PROBLEM REQUIREMENTS: When you reach the line containing "(465, 370) = (404, 321): orange" in the entries below, start writing out each line exactly, and stop after the line containing "(58, 181) = (60, 186): grey".

RECORDS SHOWN:
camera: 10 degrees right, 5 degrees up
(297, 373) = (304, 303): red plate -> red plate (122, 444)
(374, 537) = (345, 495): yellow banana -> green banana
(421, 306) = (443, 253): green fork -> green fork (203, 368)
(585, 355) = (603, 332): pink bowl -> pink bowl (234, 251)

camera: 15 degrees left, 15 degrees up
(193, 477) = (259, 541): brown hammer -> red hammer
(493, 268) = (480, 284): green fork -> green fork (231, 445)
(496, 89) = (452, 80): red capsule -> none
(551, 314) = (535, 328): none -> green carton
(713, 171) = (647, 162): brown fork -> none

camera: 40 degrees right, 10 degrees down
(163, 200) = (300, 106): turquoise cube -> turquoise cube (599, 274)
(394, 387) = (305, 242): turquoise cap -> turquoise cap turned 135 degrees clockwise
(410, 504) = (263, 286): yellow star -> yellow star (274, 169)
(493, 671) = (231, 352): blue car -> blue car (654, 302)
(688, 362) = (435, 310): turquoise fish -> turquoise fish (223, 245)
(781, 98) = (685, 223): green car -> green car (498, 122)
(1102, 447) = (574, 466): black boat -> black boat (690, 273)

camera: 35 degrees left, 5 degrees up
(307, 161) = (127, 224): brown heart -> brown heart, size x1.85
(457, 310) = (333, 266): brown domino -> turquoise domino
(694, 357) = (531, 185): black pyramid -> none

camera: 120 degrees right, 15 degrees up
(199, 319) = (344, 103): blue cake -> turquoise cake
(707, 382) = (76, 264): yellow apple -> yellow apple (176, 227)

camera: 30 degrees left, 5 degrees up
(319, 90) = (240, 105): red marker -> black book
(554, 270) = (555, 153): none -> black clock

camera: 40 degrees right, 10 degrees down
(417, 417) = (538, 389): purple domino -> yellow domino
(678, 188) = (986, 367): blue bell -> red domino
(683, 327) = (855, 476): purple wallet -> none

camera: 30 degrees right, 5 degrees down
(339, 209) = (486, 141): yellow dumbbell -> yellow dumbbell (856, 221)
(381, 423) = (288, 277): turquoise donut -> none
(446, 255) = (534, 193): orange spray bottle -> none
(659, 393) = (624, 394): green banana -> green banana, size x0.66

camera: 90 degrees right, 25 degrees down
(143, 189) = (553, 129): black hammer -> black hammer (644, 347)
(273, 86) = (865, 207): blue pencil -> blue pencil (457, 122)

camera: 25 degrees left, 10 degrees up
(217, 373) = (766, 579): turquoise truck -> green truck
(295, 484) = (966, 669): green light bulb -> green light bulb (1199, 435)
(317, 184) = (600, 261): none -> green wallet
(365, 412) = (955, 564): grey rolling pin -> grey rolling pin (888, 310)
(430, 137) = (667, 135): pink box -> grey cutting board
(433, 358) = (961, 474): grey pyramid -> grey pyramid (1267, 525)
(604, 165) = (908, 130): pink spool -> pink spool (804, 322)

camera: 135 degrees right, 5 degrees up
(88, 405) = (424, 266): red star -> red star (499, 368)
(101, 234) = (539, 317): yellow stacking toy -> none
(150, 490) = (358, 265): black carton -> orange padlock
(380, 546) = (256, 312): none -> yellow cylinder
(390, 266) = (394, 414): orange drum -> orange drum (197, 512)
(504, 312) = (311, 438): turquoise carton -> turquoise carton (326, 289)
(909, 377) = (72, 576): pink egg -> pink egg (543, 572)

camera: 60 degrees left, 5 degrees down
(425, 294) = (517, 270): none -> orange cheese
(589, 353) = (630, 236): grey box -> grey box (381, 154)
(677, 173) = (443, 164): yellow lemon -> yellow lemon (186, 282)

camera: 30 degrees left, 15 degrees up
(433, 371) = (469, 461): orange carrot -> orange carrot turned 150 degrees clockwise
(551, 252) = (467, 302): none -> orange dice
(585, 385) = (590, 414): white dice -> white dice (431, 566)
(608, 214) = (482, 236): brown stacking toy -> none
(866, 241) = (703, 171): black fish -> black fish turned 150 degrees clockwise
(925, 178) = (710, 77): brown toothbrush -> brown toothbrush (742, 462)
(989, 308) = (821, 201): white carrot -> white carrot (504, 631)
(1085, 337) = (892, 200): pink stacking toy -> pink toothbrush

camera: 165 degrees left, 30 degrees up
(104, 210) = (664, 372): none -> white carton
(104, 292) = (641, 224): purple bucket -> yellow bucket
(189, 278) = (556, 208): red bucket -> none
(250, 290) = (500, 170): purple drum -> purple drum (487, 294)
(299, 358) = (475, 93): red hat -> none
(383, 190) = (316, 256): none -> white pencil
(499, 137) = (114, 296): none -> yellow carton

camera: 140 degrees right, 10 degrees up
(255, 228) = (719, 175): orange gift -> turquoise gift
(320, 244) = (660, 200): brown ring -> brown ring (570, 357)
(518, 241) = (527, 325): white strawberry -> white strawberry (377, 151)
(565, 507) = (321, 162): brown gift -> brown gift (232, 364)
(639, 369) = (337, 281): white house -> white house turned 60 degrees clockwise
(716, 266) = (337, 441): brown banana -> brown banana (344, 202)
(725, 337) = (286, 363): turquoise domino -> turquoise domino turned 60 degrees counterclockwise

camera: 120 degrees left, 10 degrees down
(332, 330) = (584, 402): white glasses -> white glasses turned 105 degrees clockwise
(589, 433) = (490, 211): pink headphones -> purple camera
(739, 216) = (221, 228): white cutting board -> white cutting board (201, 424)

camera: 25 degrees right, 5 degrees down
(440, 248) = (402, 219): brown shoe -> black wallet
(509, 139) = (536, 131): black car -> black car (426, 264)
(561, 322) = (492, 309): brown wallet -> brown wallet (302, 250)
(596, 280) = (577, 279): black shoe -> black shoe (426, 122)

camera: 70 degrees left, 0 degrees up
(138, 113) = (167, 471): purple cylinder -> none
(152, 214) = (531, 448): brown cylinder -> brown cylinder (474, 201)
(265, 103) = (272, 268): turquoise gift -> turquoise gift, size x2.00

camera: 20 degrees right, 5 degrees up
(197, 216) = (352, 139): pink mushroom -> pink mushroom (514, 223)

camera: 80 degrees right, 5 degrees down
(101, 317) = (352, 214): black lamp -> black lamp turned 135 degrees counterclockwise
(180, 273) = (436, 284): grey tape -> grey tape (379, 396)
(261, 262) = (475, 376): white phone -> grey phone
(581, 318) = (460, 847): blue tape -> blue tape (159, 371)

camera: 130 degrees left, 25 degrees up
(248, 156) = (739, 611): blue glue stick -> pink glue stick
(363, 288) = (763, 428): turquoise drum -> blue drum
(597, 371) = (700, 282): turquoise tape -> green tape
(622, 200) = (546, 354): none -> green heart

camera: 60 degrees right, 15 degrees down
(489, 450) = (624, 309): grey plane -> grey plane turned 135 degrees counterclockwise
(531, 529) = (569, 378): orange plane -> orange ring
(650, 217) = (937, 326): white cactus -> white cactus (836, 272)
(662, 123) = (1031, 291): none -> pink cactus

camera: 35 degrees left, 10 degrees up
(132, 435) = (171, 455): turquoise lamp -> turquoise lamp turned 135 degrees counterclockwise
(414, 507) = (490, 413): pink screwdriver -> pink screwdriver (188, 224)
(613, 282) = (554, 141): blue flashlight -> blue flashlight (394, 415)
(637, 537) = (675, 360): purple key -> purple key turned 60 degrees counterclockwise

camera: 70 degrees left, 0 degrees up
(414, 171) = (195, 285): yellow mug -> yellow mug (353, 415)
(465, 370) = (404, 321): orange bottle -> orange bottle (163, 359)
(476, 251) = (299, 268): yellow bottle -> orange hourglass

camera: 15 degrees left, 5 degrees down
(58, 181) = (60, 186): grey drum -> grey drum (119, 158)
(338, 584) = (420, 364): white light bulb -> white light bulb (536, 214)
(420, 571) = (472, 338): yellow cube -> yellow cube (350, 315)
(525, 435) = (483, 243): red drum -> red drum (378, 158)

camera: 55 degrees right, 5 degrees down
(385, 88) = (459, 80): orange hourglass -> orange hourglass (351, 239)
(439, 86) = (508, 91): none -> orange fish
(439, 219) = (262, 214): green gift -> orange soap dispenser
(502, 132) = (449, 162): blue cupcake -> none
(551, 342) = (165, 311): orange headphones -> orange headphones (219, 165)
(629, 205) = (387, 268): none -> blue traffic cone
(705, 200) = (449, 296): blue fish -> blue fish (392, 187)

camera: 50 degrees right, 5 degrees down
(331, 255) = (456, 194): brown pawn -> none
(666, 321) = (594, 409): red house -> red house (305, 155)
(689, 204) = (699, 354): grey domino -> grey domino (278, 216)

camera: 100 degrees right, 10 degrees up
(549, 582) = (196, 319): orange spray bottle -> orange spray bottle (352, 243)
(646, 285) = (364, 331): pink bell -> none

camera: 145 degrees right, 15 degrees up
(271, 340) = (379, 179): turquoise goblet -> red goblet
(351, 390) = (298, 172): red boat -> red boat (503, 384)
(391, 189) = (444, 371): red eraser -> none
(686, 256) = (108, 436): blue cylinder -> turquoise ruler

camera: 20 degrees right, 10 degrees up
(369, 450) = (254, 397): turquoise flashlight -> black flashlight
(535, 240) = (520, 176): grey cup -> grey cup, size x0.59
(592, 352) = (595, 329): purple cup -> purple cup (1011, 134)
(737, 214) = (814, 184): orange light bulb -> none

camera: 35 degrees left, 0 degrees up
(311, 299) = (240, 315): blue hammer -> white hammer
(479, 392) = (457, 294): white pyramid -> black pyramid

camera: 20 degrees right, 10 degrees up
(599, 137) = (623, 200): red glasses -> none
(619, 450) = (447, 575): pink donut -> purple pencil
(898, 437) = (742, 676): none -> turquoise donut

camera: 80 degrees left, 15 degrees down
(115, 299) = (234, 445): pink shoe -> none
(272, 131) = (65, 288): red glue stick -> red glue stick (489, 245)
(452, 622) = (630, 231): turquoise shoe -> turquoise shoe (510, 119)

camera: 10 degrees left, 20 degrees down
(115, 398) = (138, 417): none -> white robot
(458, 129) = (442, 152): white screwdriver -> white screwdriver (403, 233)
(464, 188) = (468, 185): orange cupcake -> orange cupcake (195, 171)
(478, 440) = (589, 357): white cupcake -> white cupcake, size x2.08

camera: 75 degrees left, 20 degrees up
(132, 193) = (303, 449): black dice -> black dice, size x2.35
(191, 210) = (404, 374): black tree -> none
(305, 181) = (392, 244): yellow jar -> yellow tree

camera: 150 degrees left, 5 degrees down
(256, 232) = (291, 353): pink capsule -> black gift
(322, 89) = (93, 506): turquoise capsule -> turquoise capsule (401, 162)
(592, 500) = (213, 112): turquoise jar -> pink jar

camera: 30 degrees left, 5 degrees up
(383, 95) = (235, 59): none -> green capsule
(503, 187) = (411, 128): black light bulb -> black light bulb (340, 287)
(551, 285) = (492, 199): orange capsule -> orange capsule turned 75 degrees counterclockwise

EXPECTED OUTPUT:
(465, 370) = (404, 321): orange bottle -> orange bottle (163, 359)
(476, 251) = (299, 268): yellow bottle -> orange hourglass

camera: 15 degrees left, 5 degrees down
(58, 181) = (60, 186): grey drum -> grey drum (119, 158)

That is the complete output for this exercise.